INPUT FOR THIS TASK —
-- -- --
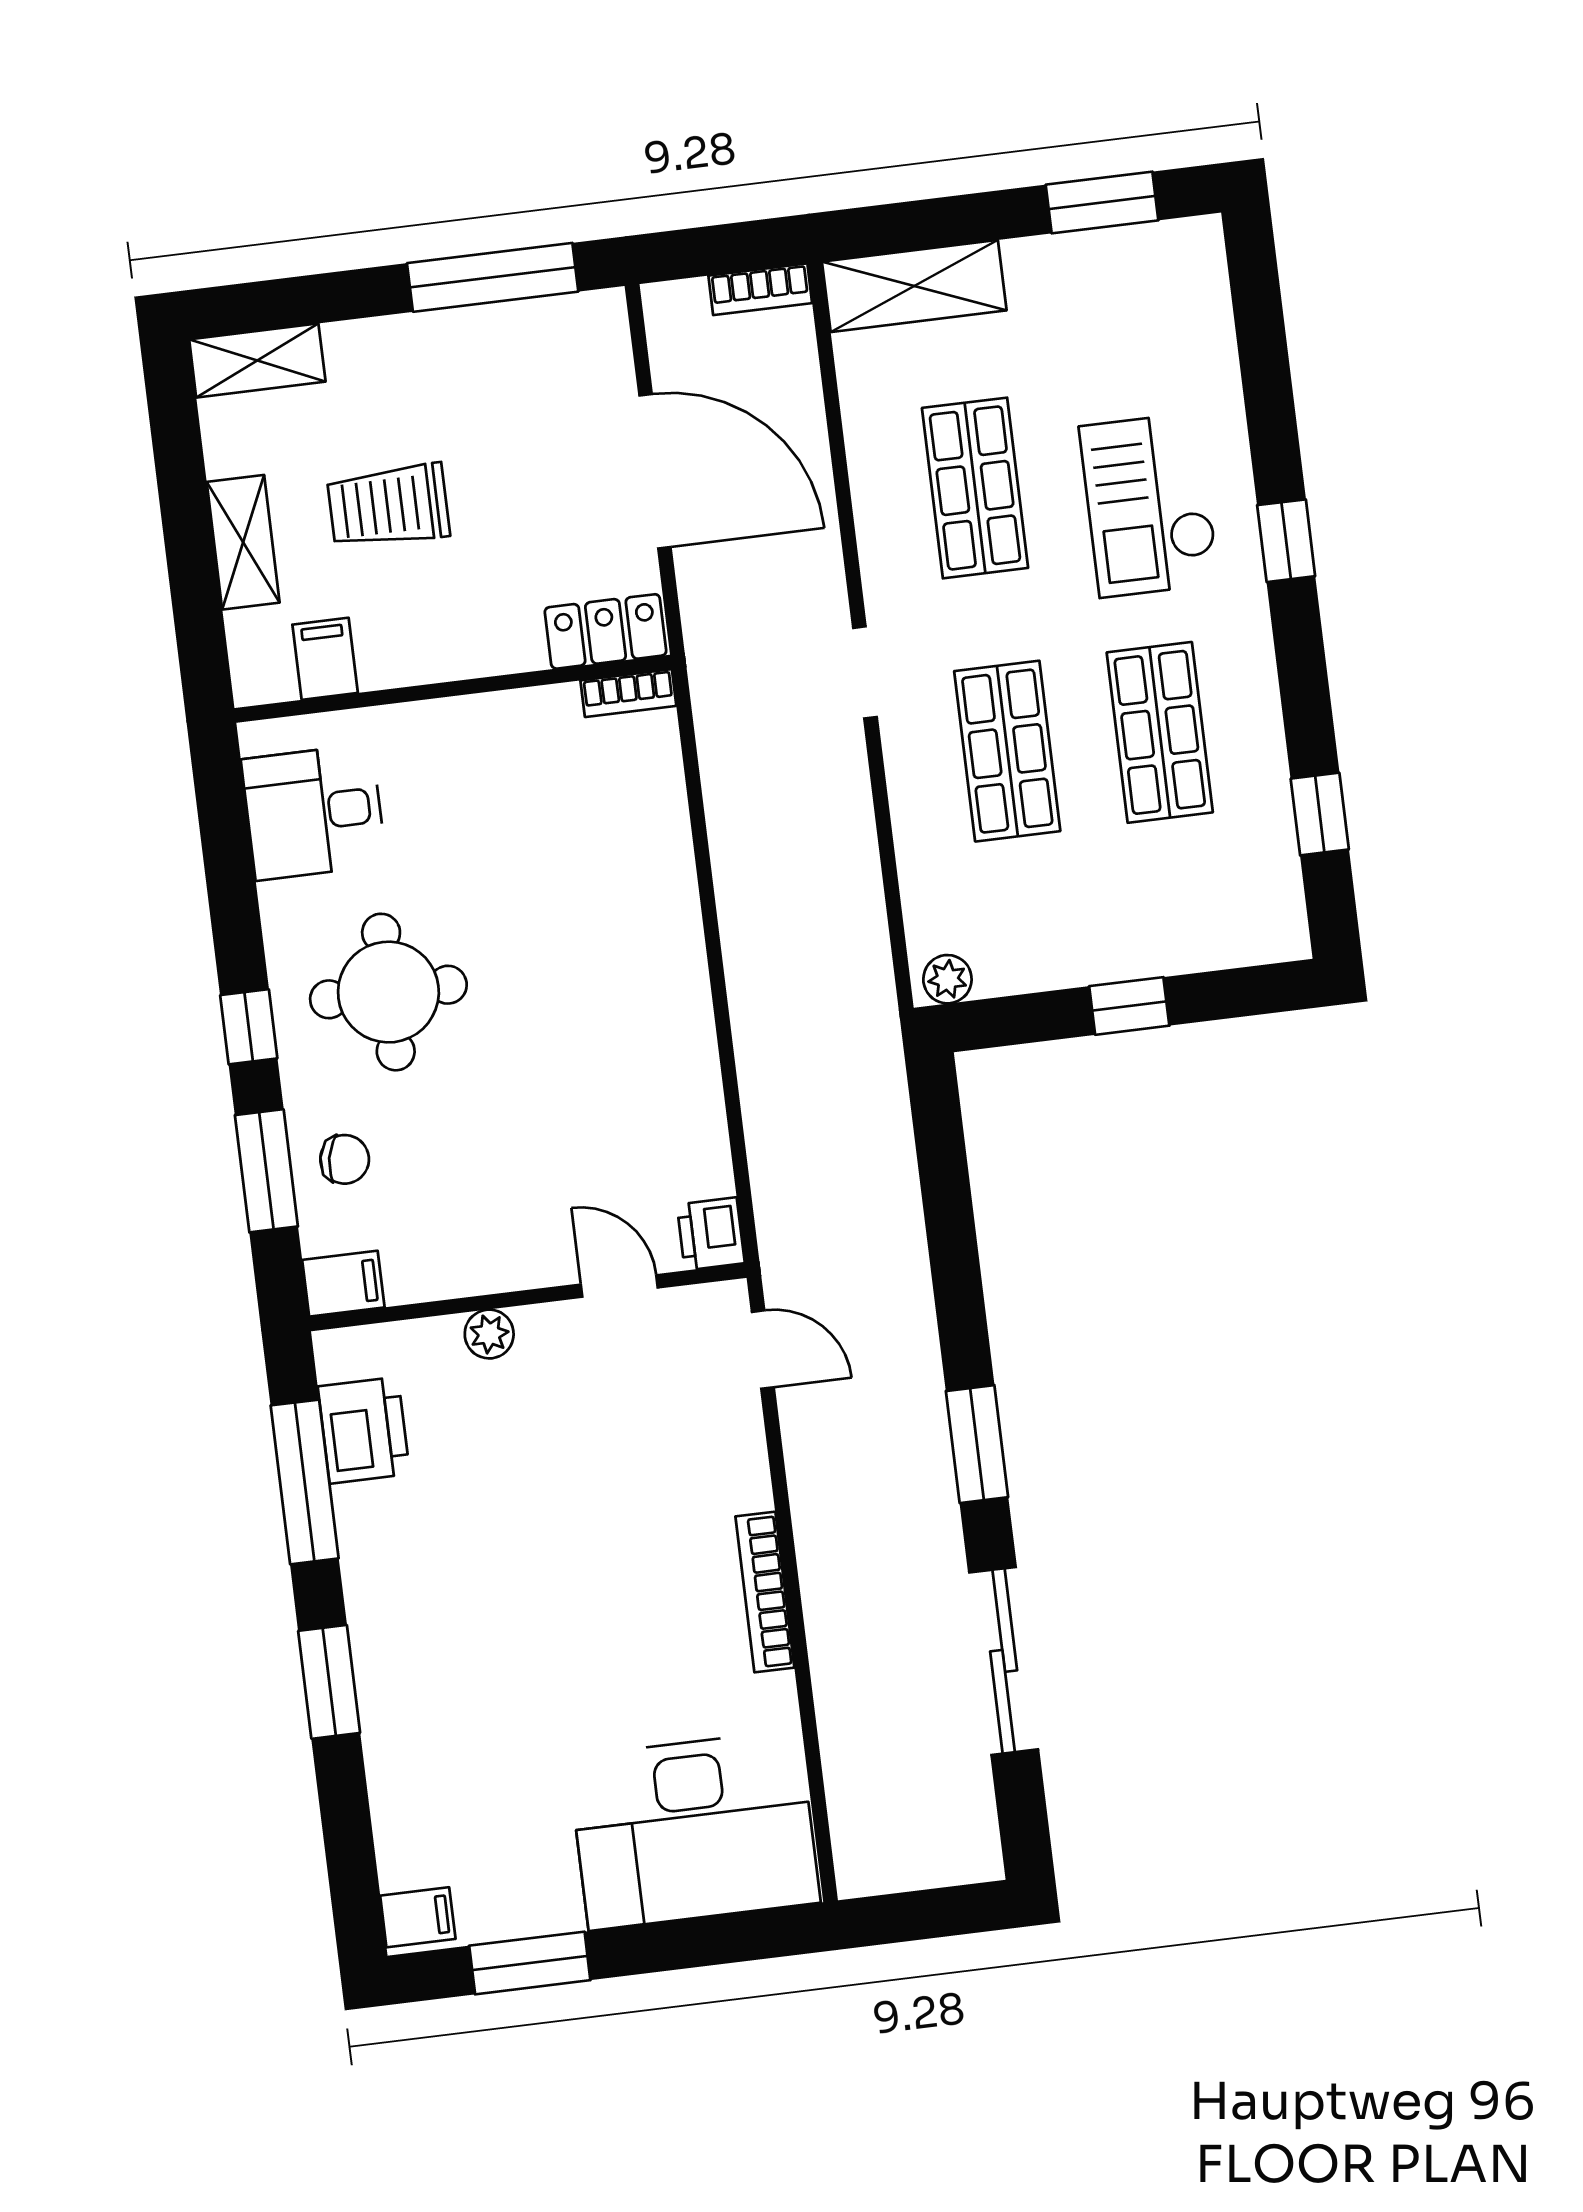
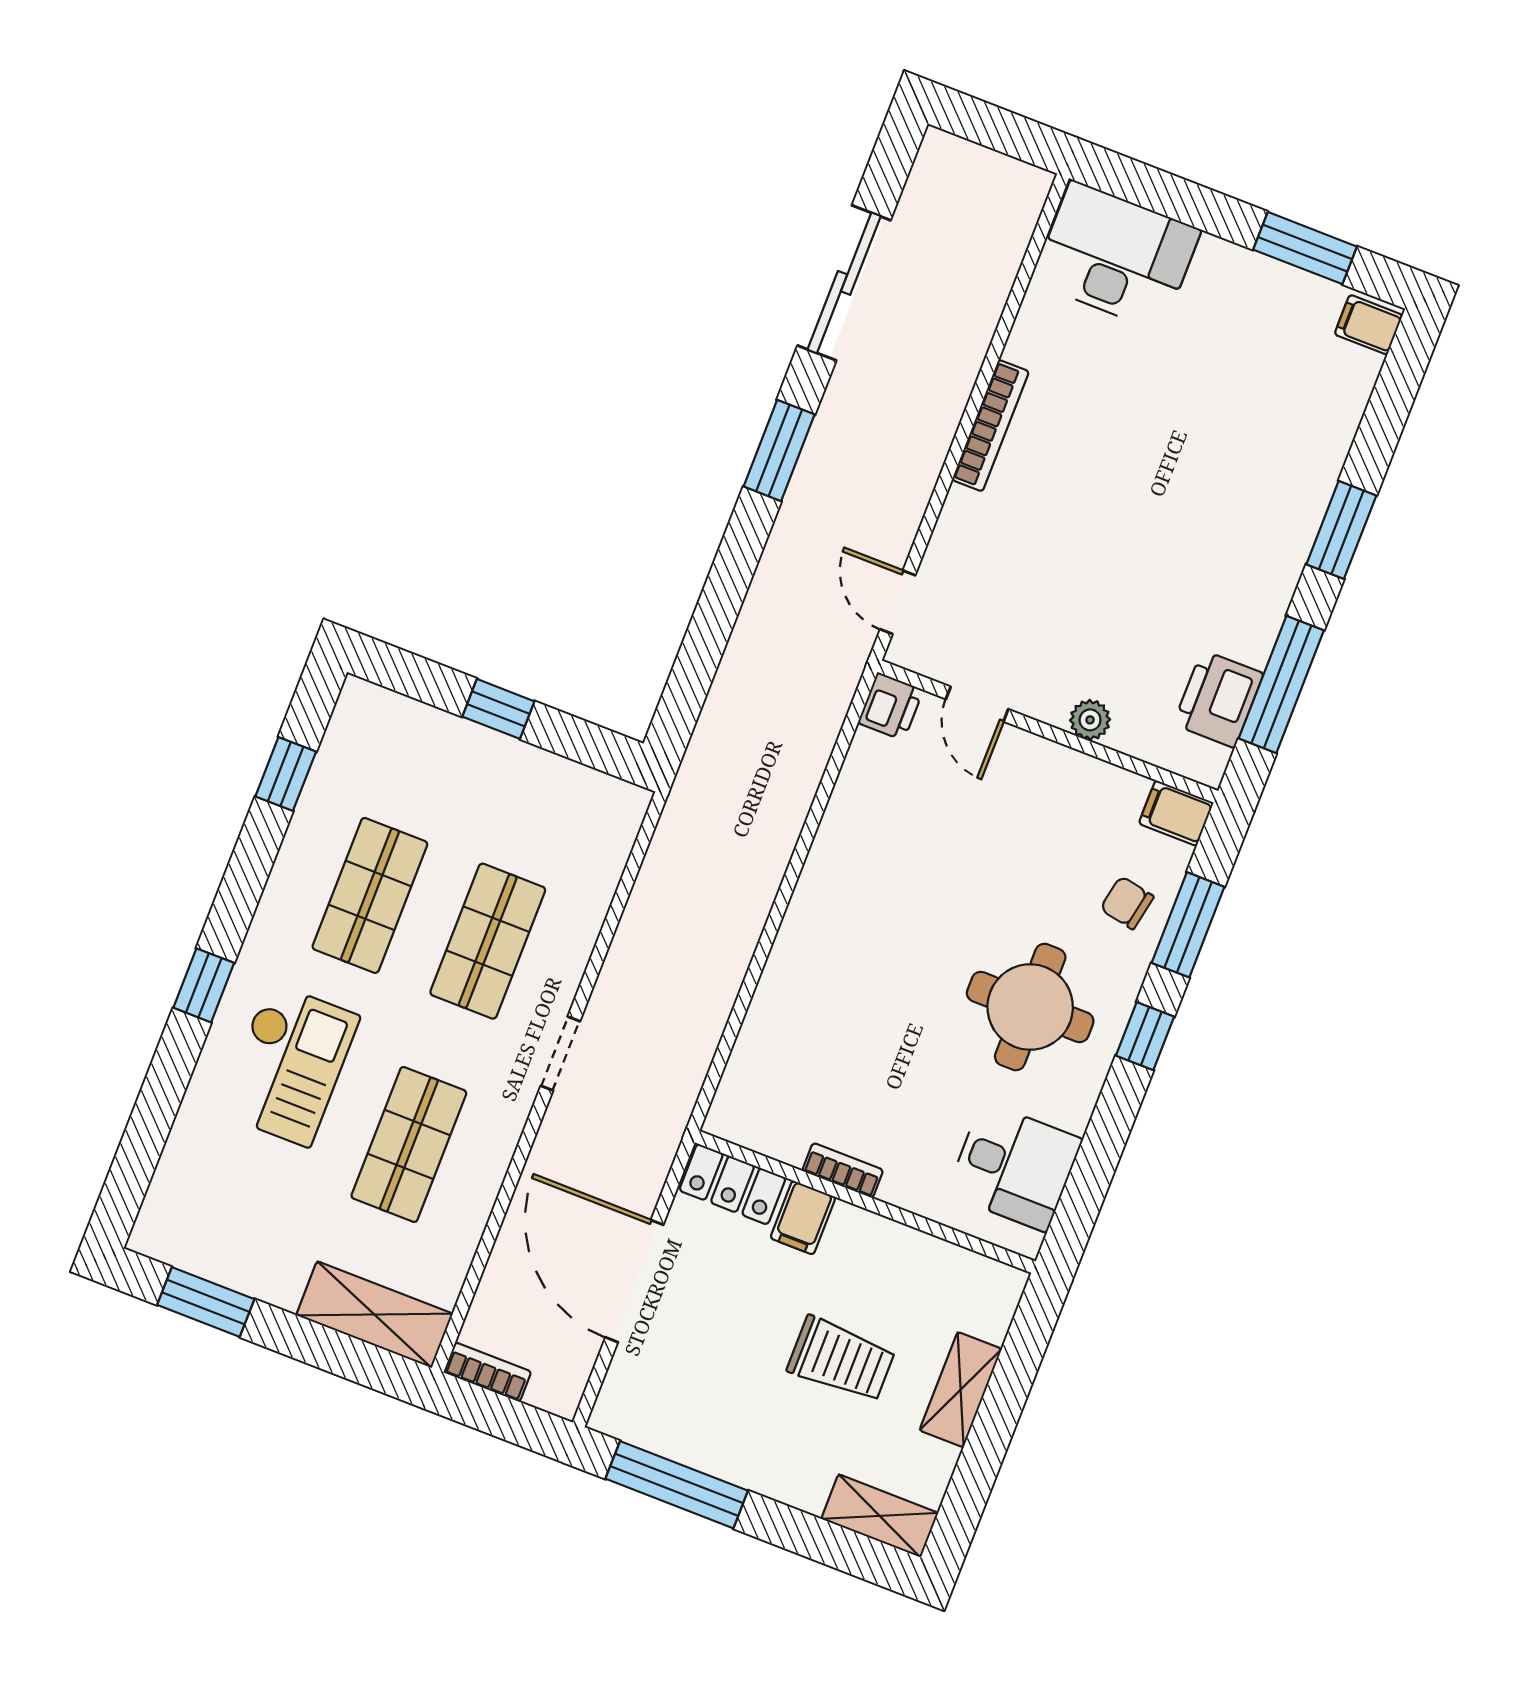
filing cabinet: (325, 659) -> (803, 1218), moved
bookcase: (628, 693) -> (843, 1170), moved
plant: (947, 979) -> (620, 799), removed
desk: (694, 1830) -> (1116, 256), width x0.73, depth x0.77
-- -- --
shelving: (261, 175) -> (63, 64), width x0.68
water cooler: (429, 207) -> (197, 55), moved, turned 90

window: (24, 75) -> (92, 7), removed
-- -- --
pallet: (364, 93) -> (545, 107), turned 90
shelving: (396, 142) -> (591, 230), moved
-- -- --
TASK REQUIREMENTS — Write out exactly the lines above from the line with "bookcase: (628, 693) -> (843, 1170), moved" through the line with "desk: (694, 1830)", both of them included, and leave out all other lines.

TASK RESULT —
bookcase: (628, 693) -> (843, 1170), moved
plant: (947, 979) -> (620, 799), removed
desk: (694, 1830) -> (1116, 256), width x0.73, depth x0.77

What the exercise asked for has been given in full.